» Your objective
Gather every line in the items below that contains the word "time", and copy each of those lines in full.

» Extracted entries
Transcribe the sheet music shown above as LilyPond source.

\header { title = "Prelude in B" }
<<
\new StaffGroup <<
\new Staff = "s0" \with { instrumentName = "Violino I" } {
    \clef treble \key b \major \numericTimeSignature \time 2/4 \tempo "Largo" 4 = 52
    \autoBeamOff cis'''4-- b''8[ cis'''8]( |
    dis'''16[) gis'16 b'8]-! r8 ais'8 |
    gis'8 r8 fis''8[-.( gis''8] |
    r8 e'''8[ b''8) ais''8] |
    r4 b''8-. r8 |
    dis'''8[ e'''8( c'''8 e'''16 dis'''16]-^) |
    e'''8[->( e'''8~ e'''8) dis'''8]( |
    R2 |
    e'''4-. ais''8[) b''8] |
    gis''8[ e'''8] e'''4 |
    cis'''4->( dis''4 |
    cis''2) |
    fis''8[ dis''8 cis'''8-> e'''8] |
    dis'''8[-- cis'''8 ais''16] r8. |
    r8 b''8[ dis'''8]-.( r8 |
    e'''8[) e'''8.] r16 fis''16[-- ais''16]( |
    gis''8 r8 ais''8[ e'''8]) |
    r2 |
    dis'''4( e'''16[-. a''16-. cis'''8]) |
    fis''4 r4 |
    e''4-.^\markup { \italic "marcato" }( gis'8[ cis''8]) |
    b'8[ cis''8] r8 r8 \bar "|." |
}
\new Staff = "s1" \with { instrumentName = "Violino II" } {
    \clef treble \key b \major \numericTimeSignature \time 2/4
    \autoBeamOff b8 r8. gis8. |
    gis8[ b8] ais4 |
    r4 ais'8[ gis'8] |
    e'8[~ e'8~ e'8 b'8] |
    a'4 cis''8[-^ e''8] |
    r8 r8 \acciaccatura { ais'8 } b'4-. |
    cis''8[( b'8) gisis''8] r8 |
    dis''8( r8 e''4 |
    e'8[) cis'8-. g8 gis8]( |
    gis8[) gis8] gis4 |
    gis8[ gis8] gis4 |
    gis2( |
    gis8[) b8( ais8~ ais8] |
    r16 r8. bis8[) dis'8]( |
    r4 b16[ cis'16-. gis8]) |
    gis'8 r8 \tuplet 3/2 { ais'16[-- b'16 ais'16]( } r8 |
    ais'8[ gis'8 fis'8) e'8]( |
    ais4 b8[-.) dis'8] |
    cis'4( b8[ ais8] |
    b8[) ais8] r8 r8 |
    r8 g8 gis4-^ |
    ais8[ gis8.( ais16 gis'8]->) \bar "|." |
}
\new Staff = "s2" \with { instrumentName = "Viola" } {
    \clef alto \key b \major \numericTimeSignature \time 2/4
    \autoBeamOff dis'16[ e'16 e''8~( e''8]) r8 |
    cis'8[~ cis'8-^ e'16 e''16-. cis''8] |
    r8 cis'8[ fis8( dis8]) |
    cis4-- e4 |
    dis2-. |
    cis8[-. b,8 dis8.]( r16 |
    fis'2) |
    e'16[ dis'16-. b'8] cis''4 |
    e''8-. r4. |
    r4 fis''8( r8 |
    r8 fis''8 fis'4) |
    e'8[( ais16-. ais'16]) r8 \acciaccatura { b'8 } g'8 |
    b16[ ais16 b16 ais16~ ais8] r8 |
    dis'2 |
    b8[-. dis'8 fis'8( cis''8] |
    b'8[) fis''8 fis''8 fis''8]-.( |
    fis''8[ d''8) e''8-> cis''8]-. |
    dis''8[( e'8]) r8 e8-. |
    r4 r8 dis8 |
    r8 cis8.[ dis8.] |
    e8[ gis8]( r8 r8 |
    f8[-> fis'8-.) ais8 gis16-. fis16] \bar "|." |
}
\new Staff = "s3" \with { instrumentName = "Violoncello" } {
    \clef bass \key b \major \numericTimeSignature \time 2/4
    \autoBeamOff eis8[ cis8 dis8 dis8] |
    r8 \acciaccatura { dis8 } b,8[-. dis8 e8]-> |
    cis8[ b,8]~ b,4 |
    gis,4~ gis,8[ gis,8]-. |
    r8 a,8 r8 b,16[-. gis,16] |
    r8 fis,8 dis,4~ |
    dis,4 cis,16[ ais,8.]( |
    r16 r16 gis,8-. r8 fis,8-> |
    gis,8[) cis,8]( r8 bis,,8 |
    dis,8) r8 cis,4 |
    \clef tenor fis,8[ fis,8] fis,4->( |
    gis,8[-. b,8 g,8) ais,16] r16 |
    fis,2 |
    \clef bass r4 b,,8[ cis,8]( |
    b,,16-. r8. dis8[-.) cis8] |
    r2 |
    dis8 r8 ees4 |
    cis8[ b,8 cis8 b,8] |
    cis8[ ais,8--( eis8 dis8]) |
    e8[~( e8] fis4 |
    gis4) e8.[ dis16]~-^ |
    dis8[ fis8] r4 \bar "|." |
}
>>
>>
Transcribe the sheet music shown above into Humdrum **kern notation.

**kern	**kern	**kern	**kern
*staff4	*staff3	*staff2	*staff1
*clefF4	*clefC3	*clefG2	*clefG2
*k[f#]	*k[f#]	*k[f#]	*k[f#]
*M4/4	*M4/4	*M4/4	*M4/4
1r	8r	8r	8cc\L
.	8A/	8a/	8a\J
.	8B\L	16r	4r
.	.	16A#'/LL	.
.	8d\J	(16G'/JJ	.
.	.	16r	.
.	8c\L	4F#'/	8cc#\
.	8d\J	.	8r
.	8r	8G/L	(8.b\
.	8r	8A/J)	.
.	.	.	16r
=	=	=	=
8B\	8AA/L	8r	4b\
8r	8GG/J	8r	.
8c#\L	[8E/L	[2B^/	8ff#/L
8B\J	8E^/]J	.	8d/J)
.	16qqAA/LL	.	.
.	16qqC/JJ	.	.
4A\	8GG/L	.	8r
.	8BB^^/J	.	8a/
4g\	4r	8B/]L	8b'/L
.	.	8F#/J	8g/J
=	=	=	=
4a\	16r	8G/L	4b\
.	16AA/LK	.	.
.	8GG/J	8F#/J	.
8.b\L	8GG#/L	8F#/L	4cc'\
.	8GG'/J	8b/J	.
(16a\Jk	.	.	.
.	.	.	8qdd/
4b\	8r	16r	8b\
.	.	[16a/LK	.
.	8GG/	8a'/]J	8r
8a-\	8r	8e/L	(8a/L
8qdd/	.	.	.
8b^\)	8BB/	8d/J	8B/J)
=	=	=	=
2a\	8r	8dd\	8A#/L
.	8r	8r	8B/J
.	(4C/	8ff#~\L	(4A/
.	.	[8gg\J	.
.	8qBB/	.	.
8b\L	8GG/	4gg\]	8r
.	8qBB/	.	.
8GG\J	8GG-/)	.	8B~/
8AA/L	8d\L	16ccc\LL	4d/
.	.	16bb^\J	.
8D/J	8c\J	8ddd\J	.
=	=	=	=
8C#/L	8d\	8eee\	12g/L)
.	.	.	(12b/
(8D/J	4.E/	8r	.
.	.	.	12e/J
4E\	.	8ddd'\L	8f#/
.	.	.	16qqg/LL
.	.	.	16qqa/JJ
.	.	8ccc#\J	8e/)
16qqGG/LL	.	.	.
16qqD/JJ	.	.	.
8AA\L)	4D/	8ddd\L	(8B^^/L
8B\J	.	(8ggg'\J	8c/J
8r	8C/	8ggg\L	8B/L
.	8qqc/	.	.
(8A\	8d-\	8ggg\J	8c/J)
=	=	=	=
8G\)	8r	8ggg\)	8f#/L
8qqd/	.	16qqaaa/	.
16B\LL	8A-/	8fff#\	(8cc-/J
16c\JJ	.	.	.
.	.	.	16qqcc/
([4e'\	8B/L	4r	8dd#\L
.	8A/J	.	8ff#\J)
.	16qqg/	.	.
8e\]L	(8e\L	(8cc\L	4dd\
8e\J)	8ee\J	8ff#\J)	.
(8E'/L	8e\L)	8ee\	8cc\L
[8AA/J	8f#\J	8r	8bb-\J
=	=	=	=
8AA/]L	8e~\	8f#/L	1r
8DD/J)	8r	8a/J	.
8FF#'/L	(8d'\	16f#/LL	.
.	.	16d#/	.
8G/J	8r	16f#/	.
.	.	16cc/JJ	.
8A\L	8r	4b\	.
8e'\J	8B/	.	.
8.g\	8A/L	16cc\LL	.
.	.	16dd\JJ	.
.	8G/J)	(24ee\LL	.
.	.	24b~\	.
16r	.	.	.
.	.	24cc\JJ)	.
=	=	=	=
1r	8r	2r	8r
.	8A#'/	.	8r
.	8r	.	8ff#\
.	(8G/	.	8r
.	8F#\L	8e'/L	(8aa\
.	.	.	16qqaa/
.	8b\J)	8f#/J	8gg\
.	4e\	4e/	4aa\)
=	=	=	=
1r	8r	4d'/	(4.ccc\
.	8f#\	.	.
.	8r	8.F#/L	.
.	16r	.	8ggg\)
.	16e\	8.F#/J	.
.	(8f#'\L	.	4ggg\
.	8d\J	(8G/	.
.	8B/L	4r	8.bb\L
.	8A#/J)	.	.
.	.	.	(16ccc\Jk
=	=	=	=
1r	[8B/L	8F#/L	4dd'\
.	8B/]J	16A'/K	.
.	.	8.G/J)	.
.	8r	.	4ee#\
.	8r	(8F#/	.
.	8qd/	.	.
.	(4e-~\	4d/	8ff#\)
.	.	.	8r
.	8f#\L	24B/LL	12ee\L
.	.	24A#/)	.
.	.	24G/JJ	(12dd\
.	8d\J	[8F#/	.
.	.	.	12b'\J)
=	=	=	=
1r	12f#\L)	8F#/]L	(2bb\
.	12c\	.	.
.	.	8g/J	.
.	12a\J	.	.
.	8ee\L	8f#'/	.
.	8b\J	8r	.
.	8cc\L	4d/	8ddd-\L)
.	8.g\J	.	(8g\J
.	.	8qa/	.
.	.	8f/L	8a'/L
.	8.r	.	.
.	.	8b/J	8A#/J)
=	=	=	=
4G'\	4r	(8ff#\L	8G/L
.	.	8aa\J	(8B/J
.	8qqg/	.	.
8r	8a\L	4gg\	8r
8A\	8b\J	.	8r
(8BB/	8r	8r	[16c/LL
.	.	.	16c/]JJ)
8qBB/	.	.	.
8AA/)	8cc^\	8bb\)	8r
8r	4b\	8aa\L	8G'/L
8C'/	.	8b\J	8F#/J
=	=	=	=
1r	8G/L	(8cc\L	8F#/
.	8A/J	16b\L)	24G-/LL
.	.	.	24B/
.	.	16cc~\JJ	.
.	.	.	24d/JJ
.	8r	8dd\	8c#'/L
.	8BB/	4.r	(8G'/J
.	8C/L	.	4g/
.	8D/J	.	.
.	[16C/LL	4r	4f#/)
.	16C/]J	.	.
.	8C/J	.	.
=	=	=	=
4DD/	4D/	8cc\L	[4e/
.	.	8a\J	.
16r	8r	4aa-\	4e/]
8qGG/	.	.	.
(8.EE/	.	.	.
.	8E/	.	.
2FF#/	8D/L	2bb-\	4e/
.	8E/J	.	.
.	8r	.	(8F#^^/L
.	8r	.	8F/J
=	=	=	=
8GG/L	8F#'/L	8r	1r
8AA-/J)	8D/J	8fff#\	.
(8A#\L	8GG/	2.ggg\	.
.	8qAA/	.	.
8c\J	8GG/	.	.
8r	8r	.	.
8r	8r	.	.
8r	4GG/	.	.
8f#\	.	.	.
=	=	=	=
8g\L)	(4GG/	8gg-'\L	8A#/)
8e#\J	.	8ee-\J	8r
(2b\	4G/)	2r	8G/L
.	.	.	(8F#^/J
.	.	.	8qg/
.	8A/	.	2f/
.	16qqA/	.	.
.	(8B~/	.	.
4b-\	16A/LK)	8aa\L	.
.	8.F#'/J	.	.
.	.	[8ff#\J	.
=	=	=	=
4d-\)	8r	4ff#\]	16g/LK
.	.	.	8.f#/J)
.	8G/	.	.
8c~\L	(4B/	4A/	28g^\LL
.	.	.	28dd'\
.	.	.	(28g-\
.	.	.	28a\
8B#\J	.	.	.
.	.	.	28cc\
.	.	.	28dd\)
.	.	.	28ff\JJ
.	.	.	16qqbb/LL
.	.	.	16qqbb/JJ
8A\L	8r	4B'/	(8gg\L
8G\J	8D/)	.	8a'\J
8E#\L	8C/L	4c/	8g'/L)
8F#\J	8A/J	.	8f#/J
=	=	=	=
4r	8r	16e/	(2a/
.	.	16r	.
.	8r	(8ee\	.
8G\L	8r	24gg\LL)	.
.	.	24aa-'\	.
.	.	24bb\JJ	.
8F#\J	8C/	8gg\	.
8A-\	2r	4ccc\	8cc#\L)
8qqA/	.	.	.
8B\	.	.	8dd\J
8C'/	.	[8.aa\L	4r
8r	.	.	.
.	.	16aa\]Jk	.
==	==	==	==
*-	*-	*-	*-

» Solution
    \clef treble \key b \major \numericTimeSignature \time 2/4 \tempo "Largo" 4 = 52
    \clef treble \key b \major \numericTimeSignature \time 2/4
    \clef alto \key b \major \numericTimeSignature \time 2/4
    \clef bass \key b \major \numericTimeSignature \time 2/4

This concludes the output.